[SOURCE INFORMATION Boundary: Start]
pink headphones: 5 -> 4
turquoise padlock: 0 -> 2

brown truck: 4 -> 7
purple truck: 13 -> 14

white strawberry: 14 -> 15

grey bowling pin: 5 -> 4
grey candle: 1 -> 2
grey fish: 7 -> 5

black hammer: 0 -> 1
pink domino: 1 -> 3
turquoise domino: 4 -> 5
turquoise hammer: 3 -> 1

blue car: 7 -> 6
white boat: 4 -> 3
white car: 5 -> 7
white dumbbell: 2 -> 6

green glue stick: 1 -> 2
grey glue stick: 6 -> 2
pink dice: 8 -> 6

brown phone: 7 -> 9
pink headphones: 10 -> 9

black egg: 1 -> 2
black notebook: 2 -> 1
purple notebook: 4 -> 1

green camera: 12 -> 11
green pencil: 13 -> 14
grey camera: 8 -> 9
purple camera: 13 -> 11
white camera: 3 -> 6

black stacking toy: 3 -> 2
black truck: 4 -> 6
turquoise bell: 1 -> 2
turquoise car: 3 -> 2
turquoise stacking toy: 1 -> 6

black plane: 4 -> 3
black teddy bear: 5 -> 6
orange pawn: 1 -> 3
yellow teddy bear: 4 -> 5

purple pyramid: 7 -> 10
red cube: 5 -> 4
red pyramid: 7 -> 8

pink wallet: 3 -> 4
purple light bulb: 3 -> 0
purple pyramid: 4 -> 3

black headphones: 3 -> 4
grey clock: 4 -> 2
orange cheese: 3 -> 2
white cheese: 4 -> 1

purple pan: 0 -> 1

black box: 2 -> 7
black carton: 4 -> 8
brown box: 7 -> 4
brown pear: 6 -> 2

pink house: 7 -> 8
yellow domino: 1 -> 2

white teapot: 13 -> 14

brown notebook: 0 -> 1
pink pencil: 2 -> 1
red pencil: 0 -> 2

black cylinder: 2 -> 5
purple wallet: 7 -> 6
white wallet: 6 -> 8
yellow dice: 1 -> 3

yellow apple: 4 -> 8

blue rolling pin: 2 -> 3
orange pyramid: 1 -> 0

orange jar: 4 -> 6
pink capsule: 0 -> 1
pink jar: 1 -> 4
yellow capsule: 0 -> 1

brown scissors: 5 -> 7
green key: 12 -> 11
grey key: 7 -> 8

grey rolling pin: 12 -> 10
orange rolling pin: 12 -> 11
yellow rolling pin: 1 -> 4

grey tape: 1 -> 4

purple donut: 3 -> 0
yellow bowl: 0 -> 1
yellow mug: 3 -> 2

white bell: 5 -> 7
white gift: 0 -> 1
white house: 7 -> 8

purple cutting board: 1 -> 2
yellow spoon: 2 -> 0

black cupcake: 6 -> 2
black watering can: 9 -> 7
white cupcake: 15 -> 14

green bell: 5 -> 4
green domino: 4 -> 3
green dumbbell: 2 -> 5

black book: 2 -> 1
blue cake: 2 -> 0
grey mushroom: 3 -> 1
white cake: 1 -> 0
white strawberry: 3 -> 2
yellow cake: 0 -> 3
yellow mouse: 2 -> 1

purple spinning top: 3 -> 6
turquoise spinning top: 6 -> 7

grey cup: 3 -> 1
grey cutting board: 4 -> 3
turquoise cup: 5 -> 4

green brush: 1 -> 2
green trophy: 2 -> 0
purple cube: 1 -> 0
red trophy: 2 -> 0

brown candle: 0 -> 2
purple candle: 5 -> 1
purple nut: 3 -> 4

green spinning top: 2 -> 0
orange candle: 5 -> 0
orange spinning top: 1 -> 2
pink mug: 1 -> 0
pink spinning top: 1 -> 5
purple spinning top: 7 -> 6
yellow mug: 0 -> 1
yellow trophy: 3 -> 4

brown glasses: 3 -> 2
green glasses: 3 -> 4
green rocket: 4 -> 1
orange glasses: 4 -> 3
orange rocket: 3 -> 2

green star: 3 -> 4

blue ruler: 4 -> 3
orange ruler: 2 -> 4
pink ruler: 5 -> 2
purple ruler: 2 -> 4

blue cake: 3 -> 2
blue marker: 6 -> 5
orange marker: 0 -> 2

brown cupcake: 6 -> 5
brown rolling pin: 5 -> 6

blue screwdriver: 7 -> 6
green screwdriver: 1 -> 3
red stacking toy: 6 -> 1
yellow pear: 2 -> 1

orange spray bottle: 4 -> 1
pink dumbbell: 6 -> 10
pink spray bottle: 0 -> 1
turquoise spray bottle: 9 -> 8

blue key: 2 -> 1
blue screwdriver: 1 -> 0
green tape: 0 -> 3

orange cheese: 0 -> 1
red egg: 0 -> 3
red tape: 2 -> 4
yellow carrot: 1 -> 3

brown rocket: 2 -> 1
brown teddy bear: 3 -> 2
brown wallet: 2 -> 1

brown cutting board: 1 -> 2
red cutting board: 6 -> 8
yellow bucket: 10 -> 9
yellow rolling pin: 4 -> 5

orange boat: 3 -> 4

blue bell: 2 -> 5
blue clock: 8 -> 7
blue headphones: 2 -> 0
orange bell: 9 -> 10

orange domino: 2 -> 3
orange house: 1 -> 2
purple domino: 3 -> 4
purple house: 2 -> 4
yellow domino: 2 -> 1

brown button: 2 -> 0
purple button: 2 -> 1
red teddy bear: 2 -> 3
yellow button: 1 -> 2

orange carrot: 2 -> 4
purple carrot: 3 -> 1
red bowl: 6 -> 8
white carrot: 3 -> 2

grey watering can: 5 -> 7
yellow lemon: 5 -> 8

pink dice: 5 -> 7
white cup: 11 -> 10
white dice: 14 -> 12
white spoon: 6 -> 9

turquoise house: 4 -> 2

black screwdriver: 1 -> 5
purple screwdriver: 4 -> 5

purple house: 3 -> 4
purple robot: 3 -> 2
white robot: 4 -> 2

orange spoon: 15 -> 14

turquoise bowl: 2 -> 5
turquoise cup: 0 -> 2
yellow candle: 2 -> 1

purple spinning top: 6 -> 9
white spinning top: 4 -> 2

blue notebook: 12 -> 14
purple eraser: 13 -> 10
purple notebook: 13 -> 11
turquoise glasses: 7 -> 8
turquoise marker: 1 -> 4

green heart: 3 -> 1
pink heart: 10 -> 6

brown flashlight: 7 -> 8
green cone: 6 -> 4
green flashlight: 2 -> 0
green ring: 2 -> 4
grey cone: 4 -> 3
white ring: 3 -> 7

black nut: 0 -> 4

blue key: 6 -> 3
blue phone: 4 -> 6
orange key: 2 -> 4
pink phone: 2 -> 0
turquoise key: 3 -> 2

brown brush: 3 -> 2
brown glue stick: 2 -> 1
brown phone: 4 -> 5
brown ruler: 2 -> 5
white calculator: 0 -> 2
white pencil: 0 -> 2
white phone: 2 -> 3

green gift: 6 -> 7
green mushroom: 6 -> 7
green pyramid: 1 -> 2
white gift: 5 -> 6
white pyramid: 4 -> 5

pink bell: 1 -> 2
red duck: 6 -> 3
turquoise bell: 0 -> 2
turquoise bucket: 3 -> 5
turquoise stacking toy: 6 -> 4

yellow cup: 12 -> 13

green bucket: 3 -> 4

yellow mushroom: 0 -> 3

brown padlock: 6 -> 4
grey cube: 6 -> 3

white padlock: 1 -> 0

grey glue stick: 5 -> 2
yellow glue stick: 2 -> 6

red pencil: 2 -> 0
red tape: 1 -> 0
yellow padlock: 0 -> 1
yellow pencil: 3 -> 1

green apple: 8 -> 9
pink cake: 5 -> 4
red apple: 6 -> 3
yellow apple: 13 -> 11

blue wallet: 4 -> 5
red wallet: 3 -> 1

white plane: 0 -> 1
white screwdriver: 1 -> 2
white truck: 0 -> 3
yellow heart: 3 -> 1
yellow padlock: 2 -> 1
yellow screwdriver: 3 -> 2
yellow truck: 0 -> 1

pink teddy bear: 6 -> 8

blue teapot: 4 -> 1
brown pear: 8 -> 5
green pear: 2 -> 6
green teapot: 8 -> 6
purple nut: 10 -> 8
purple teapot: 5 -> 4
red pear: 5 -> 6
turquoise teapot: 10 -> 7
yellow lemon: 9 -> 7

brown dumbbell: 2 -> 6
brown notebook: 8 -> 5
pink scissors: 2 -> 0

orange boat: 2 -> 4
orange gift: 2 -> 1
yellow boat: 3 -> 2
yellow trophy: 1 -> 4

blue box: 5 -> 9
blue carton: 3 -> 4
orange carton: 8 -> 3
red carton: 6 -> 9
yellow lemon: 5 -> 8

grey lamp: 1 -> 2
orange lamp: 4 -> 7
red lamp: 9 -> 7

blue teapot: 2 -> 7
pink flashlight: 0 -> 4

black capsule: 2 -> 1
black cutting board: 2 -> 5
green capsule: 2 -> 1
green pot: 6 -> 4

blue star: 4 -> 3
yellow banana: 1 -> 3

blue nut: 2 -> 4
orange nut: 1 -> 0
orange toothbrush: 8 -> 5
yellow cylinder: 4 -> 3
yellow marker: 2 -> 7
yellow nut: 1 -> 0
[SOURCE INFORMATION Boundary: End]
**ASSIGNMENT:**
What is the number of lines above that hold the string "heart"? Answer with that number alone.

**PROBLEM SOLUTION:**
3